* [Work request]:
Take the lines below between the one holding "C2: 470nF (AGND, U3/in-)" and the one holding "V1: AC 100mV", inclusive, and copy them exactly. Add nothing.

====== Records to process ======

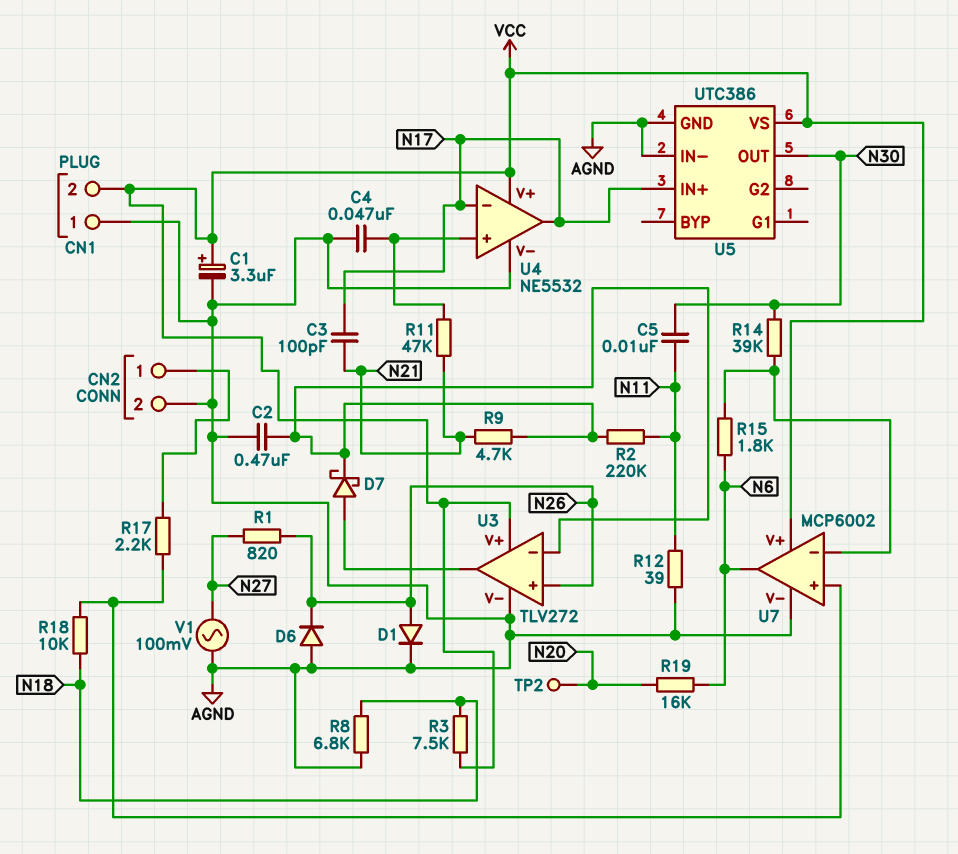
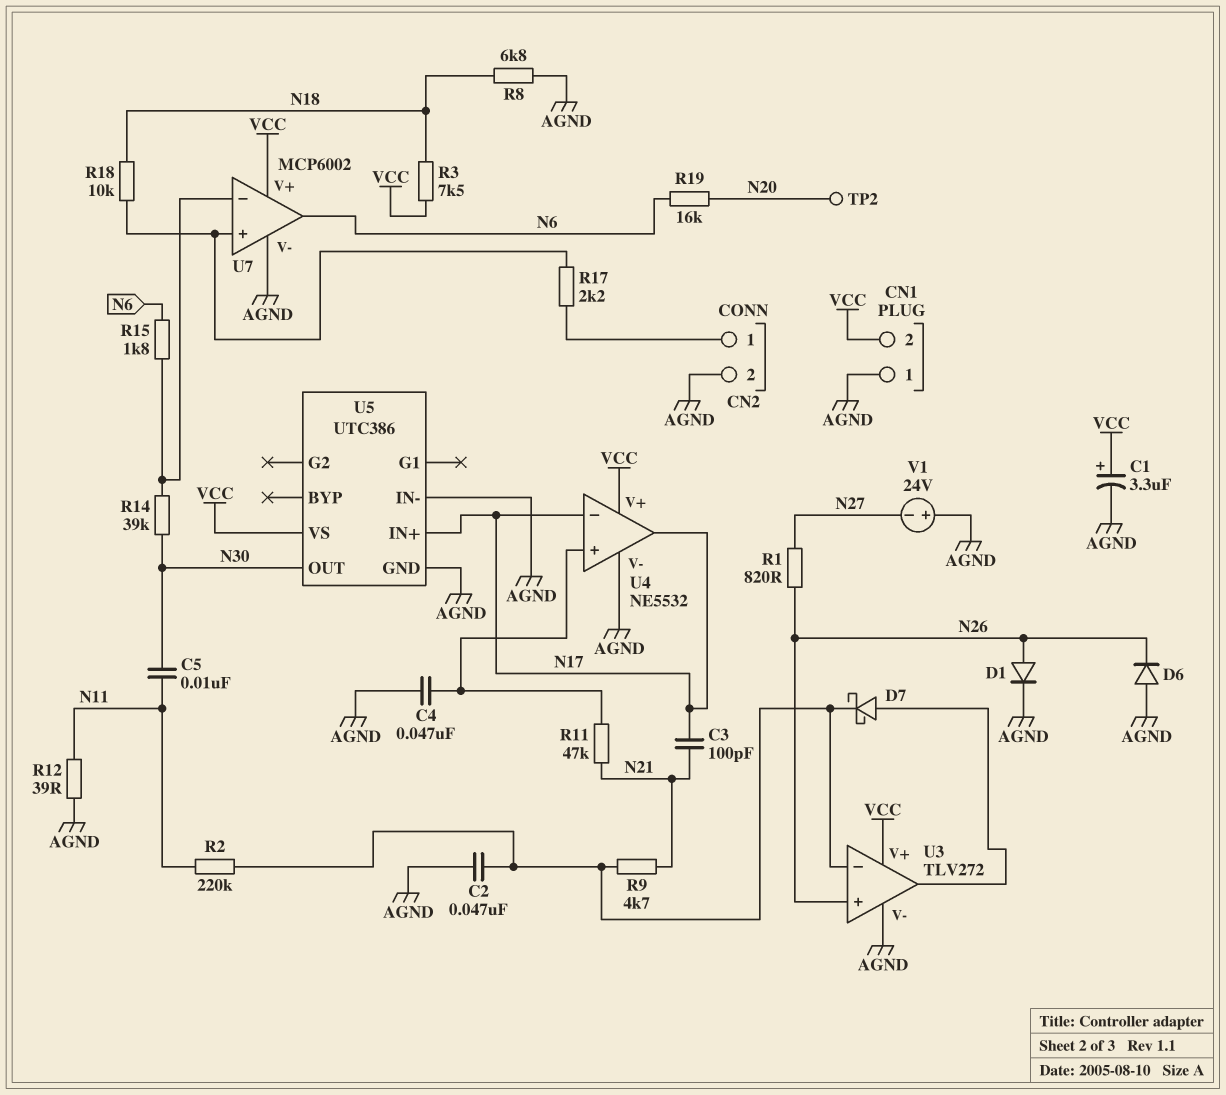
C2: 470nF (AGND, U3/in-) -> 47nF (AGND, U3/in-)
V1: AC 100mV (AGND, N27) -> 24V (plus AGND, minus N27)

======
====== Records to process ======

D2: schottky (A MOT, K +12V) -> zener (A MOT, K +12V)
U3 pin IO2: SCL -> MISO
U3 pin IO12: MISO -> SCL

======

* [Worked solution]:
C2: 470nF (AGND, U3/in-) -> 47nF (AGND, U3/in-)
V1: AC 100mV (AGND, N27) -> 24V (plus AGND, minus N27)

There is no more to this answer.